#### TO BE DONE:
Please copy the rows below word for word, covering every one of them. Leave the pictures out of your copy.

#### Entries from a dataset:
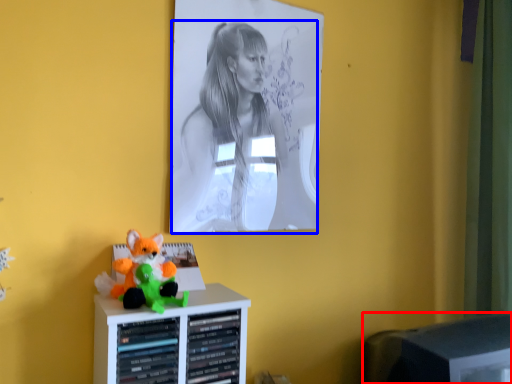
Question: Which object is further to the camera taking this photo, computer monitor (highlighted by a red box) or person (highlighted by a blue box)?

Choices:
 (A) computer monitor
 (B) person

Answer: (B)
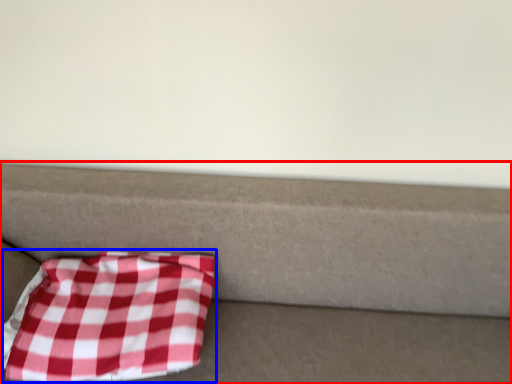
Question: Which point is further to the camera, furniture (highlighted by a red box) or blanket (highlighted by a blue box)?

Choices:
 (A) furniture
 (B) blanket

Answer: (B)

#### RESULT OF THE EXERCISE:
Question: Which object is further to the camera taking this photo, computer monitor (highlighted by a red box) or person (highlighted by a blue box)?

Choices:
 (A) computer monitor
 (B) person

Answer: (B)
Question: Which point is further to the camera, furniture (highlighted by a red box) or blanket (highlighted by a blue box)?

Choices:
 (A) furniture
 (B) blanket

Answer: (B)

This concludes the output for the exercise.